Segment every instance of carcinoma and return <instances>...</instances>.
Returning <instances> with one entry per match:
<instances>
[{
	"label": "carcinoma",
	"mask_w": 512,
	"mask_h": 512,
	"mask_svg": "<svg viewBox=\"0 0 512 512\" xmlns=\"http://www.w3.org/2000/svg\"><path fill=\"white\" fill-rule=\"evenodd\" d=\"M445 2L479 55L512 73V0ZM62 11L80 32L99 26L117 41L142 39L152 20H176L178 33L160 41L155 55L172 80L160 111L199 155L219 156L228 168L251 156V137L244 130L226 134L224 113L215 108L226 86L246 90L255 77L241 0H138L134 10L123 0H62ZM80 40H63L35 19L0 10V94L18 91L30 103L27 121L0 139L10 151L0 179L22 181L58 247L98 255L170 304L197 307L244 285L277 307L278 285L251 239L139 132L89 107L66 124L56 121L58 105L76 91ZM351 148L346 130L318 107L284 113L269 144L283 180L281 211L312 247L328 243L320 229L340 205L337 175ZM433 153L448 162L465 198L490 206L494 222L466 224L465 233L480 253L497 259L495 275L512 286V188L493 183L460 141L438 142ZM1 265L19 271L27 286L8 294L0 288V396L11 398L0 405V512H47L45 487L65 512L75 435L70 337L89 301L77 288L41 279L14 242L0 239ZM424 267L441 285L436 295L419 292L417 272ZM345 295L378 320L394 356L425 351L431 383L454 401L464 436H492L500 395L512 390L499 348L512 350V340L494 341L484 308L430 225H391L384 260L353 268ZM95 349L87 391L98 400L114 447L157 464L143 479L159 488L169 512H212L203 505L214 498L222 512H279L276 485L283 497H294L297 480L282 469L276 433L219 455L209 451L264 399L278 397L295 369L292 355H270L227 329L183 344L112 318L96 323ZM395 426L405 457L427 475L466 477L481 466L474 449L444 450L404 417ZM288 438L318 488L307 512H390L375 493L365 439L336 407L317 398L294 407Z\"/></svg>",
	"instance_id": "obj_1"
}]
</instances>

________________________________________

* _Job_
Look through the entries above and count each line holding "carcinoma"; report the count alone.

* _Response to the task_
2